Collected data entries
------------------------------

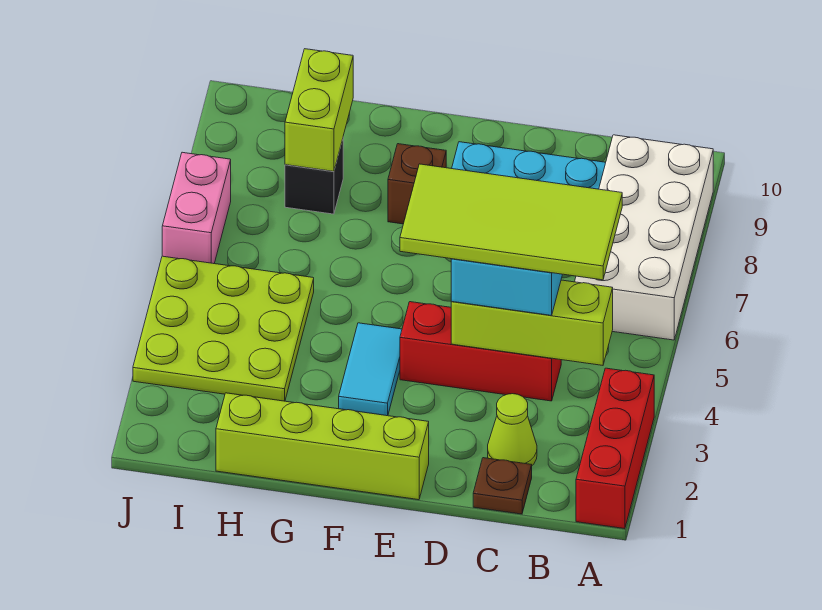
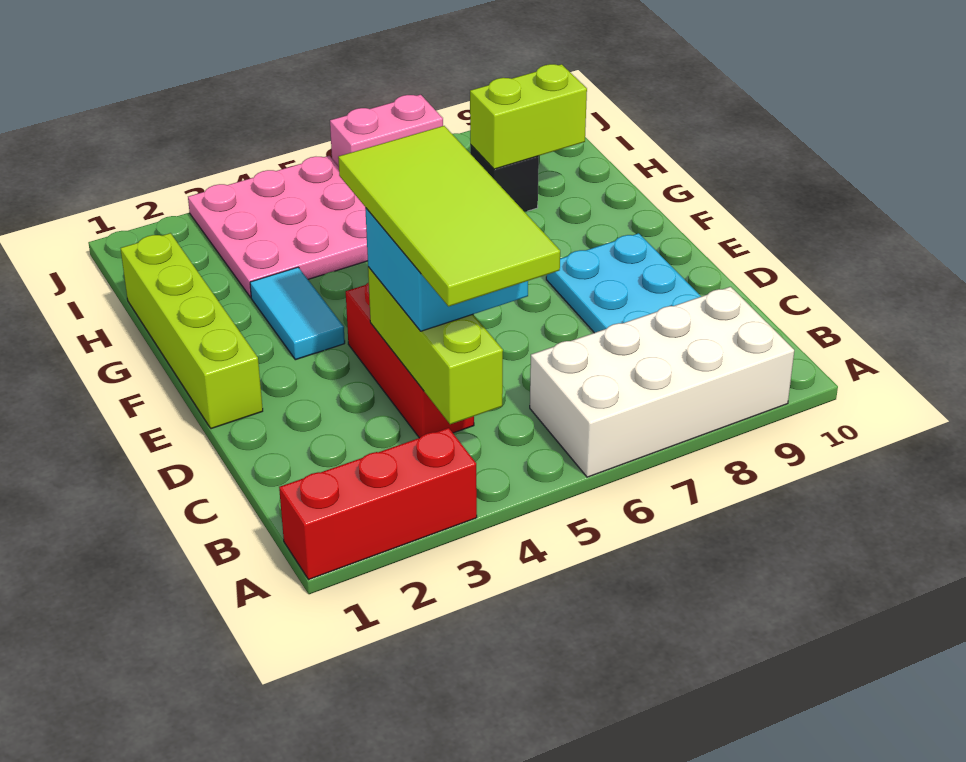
brown plate C1 level 1 -> none
lime cone C2 level 1 -> none
cyan tile F3:F4 level 1 -> cyan tile F3:G3 level 1
brown brick F8 level 1 -> none
lime plate H3:J5 level 1 -> pink plate H3:J5 level 1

------------------------------

Pictures aren't part of the copy; return each record above exactly.

The answer -
brown plate C1 level 1 -> none
lime cone C2 level 1 -> none
cyan tile F3:F4 level 1 -> cyan tile F3:G3 level 1
brown brick F8 level 1 -> none
lime plate H3:J5 level 1 -> pink plate H3:J5 level 1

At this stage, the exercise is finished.